## Image comparison data
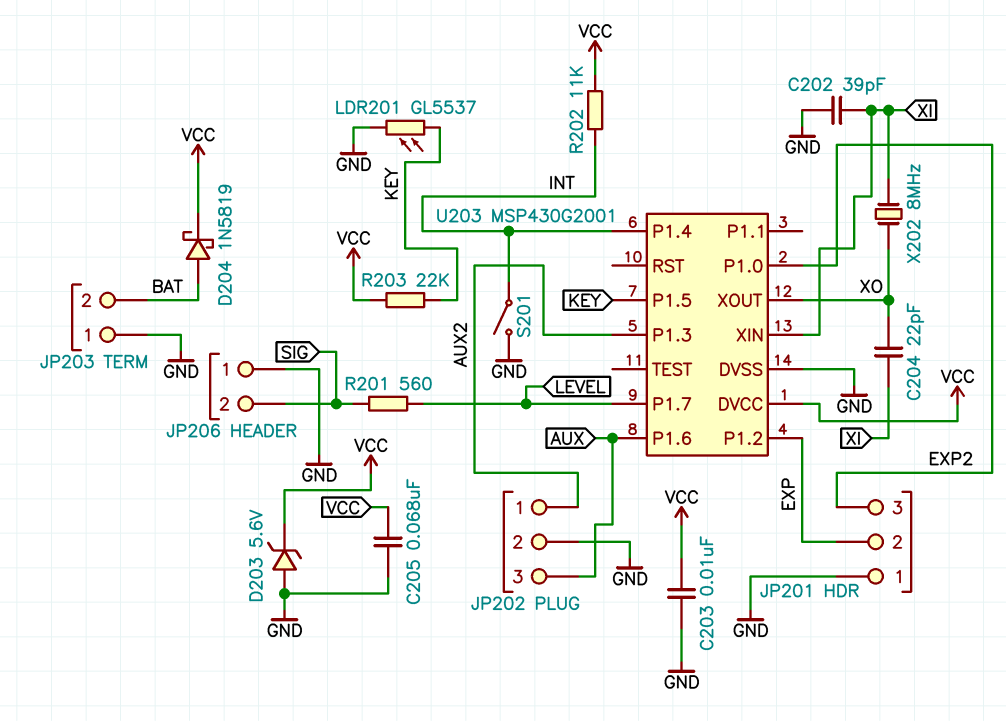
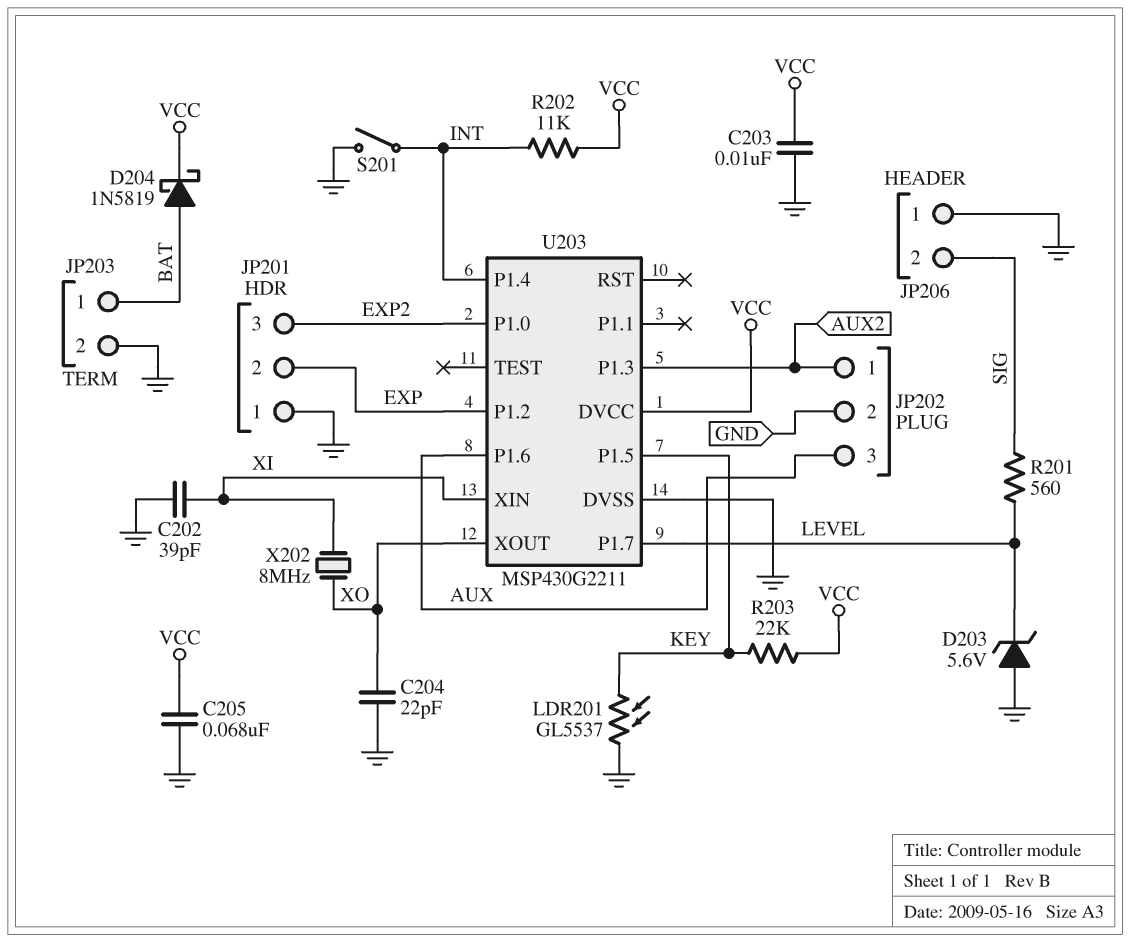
C204: 22pF (XI, XO) -> 22pF (GND, XO)
D203: zener 5.6V (A GND, K VCC) -> zener 5.6V (A GND, K LEVEL)
JP203 pin 1: GND -> BAT
JP203 pin 2: BAT -> GND
U203: MSP430G2001 -> MSP430G2211

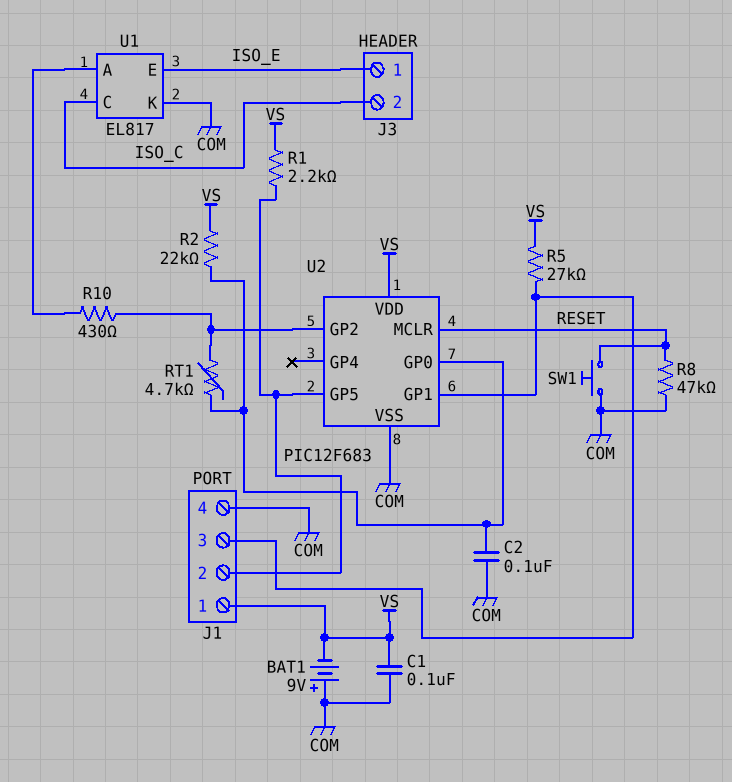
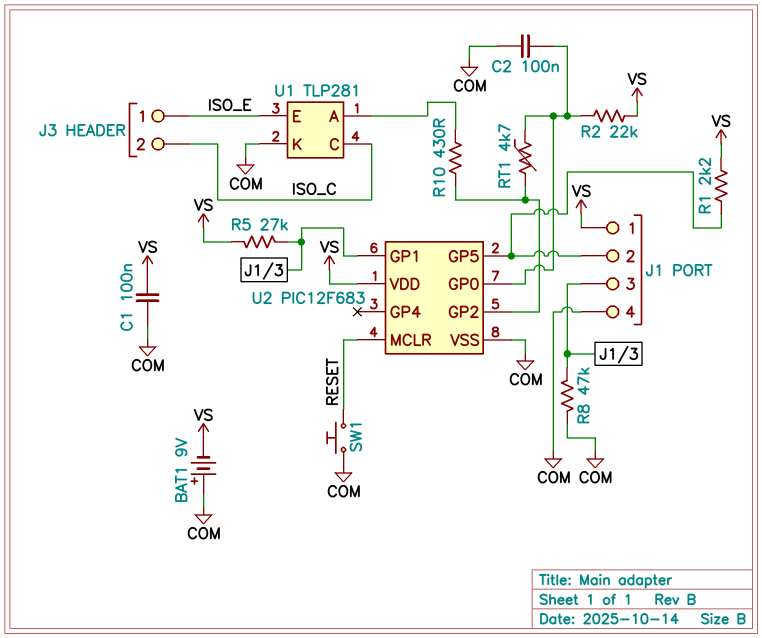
R8: 47k (COM, RESET) -> 47k (COM, J1/3)
U1: EL817 -> TLP281

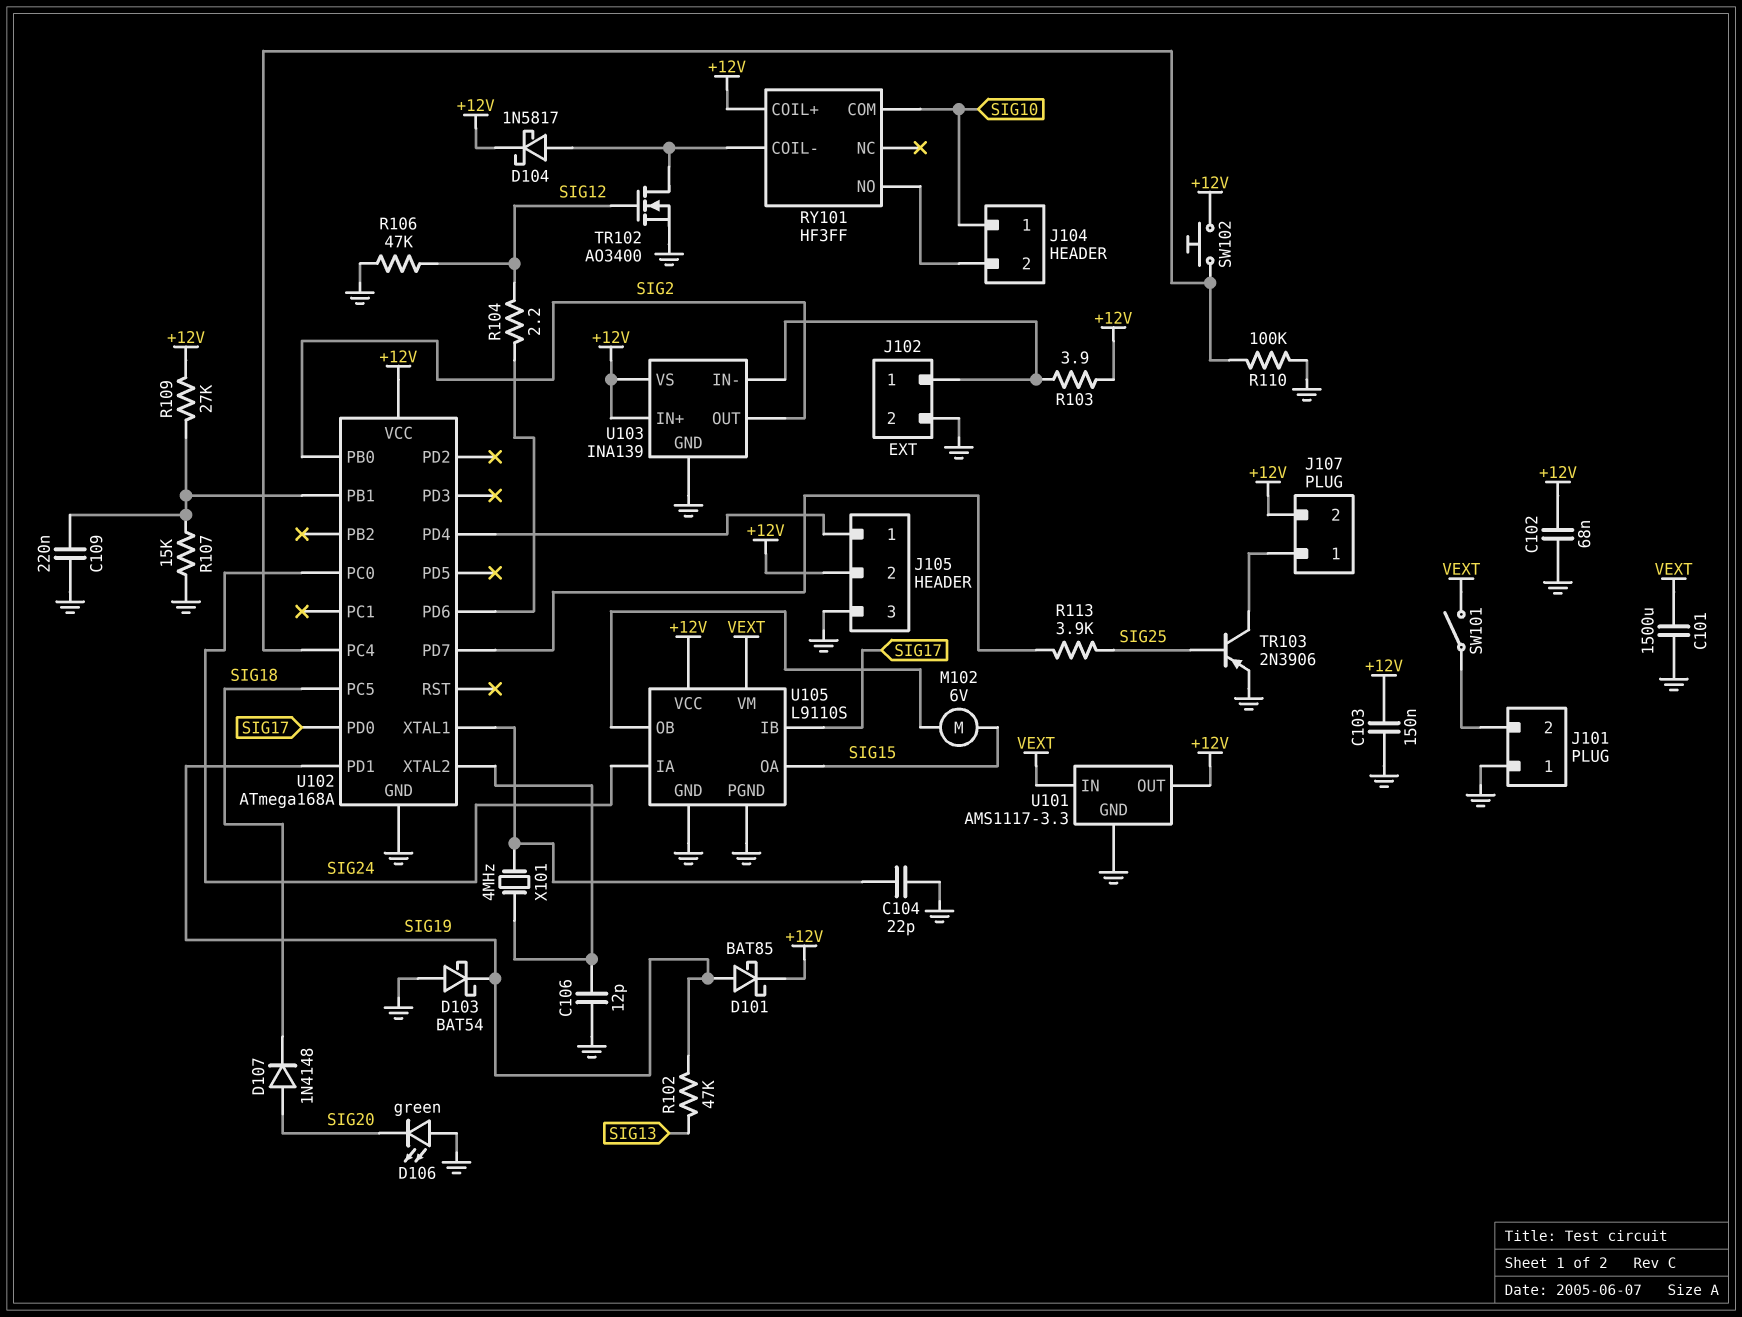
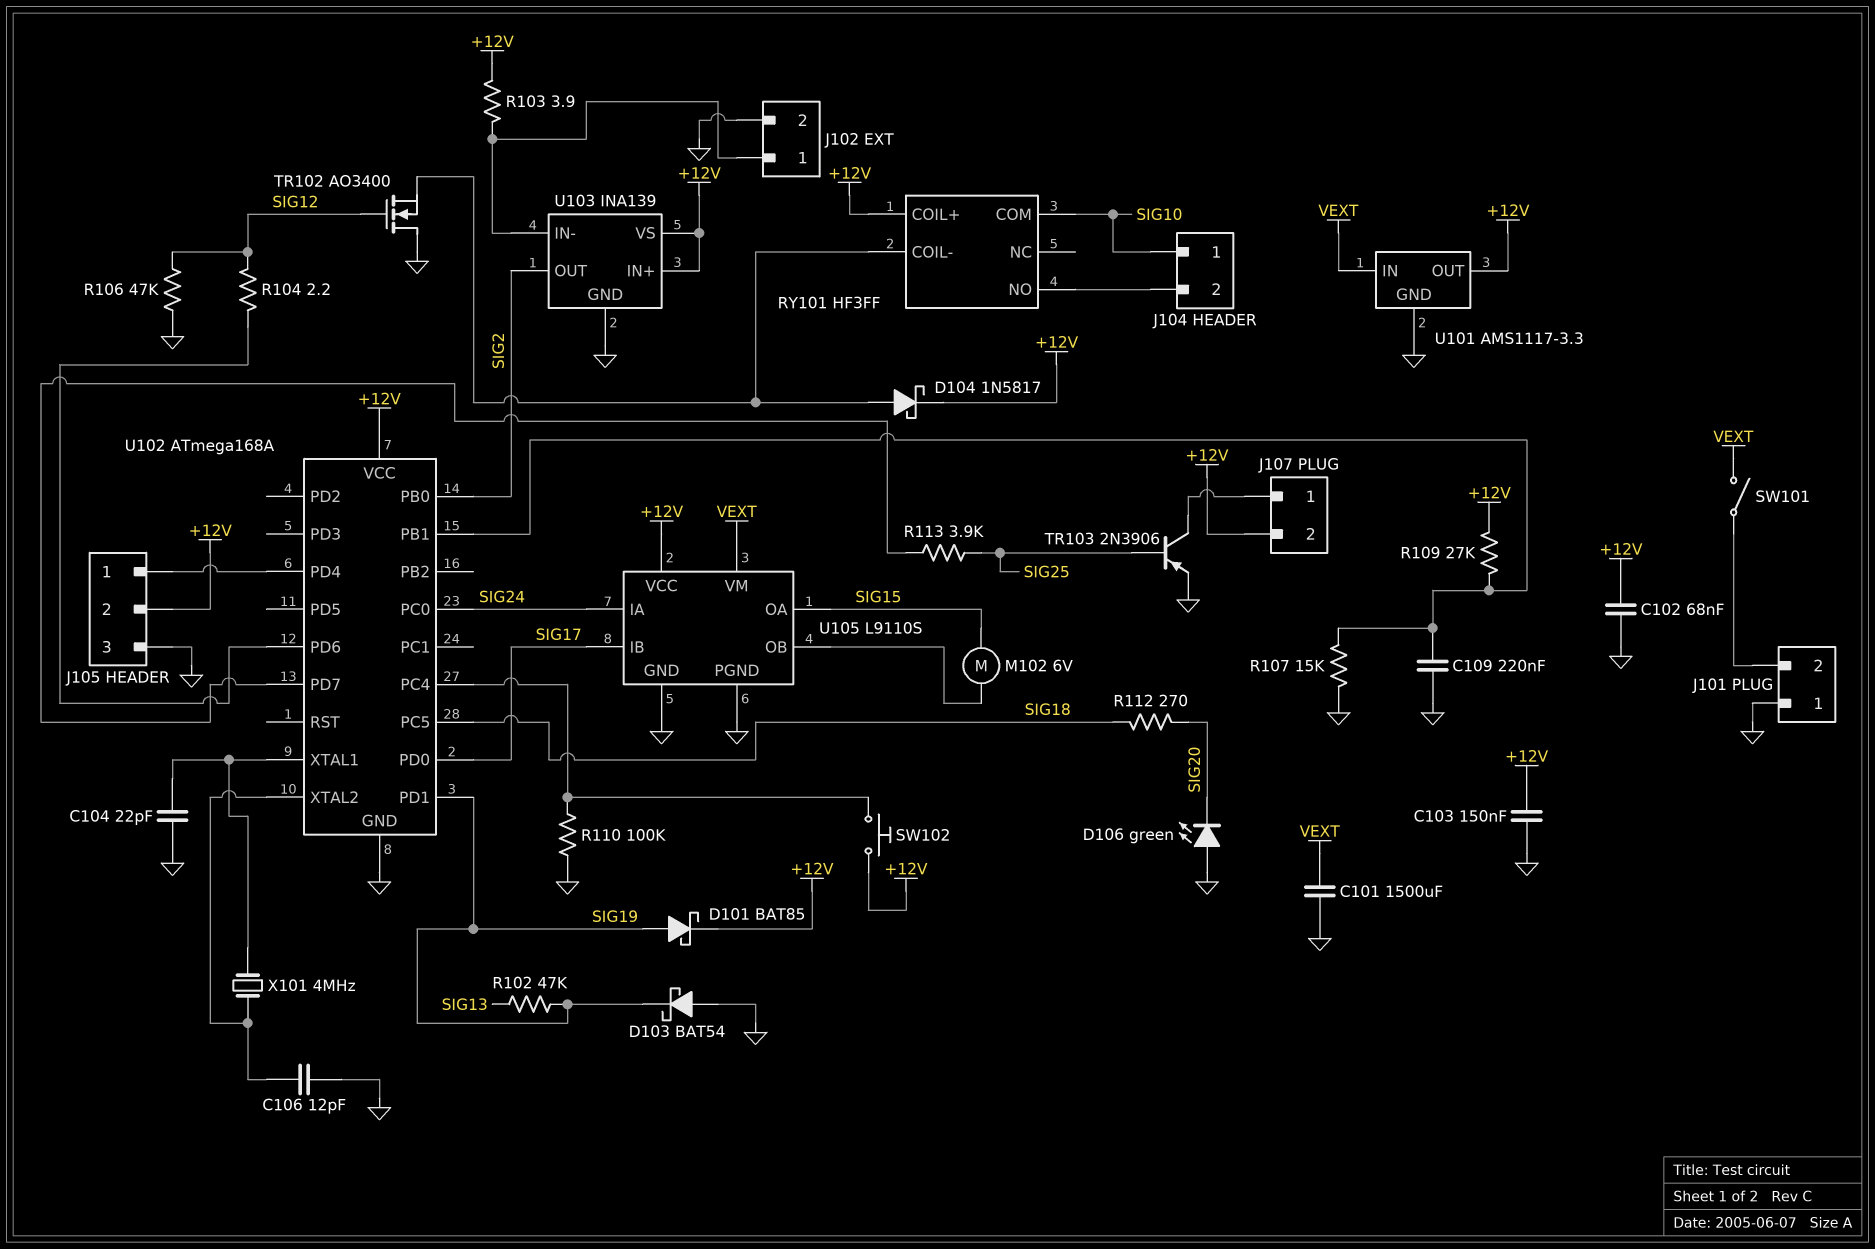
D107: diode 1N4148 (A SIG20, K SIG18) -> none
R112: none -> 270 (SIG18, SIG20)
TR102: NMOS AO3400 (G SIG12, D RY101/COIL-, S GND) -> NMOS AO3400 (G SIG12, D GND, S RY101/COIL-)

## Your objective
Set the data above down again exactly as given, with no pictures.

## Finished exercise
C204: 22pF (XI, XO) -> 22pF (GND, XO)
D203: zener 5.6V (A GND, K VCC) -> zener 5.6V (A GND, K LEVEL)
JP203 pin 1: GND -> BAT
JP203 pin 2: BAT -> GND
U203: MSP430G2001 -> MSP430G2211

R8: 47k (COM, RESET) -> 47k (COM, J1/3)
U1: EL817 -> TLP281

D107: diode 1N4148 (A SIG20, K SIG18) -> none
R112: none -> 270 (SIG18, SIG20)
TR102: NMOS AO3400 (G SIG12, D RY101/COIL-, S GND) -> NMOS AO3400 (G SIG12, D GND, S RY101/COIL-)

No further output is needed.